▶ **What the exercise asks**
Set down the entries below exactly, leaving out all images.

▶ **Records shown**
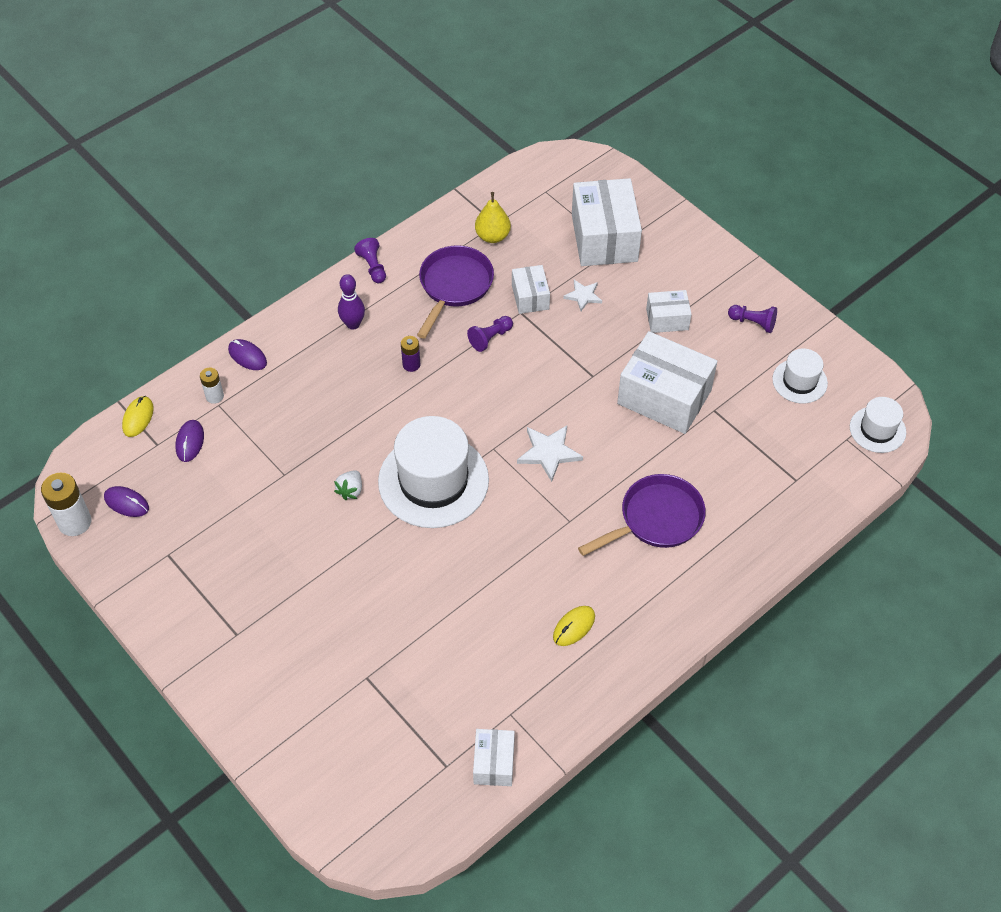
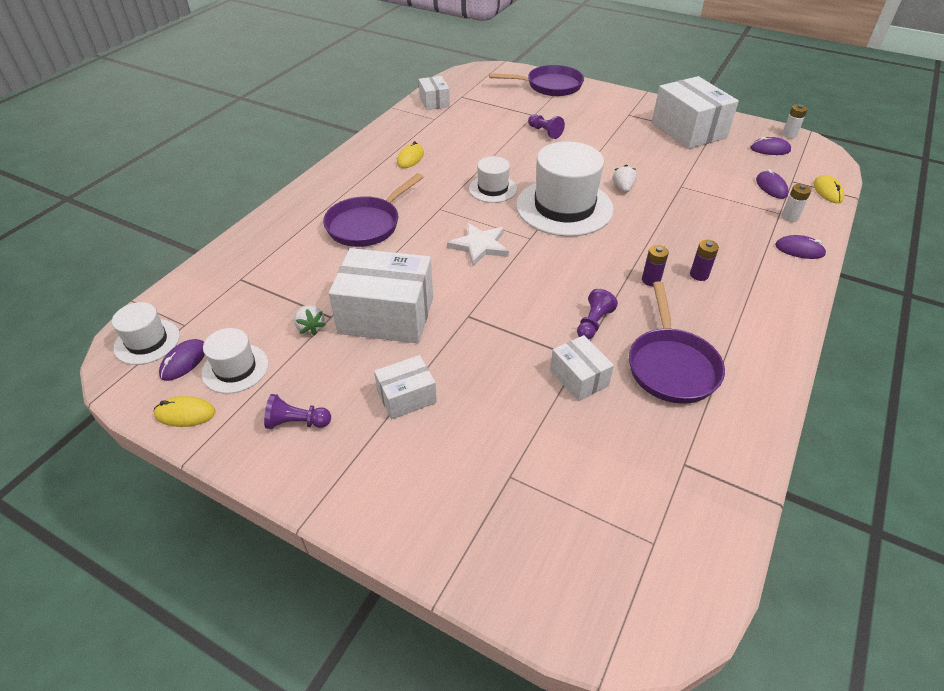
camera: 160 degrees right, 10 degrees down
white battery [41,472,91,536] -> white battery [782,104,808,138], size x0.58
purple bowling pin [338,274,365,330] -> none
purple pawn [354,238,386,283] -> purple pawn moved to [528,114,565,139]
yellow pear [475,192,511,243] -> none
white star [563,280,602,311] -> none
white box [572,178,642,266] -> white box moved to [652,76,739,149]
none -> yellow mouse [154,396,215,427]
none -> purple mouse [159,339,205,381]
none -> white strawberry [294,305,326,336]
none -> white hat [469,156,517,203]
none -> purple pan [489,65,584,96]
none -> purple battery [690,240,719,281]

▶ **Result of the task**
camera: 160 degrees right, 10 degrees down
white battery [41,472,91,536] -> white battery [782,104,808,138], size x0.58
purple bowling pin [338,274,365,330] -> none
purple pawn [354,238,386,283] -> purple pawn moved to [528,114,565,139]
yellow pear [475,192,511,243] -> none
white star [563,280,602,311] -> none
white box [572,178,642,266] -> white box moved to [652,76,739,149]
none -> yellow mouse [154,396,215,427]
none -> purple mouse [159,339,205,381]
none -> white strawberry [294,305,326,336]
none -> white hat [469,156,517,203]
none -> purple pan [489,65,584,96]
none -> purple battery [690,240,719,281]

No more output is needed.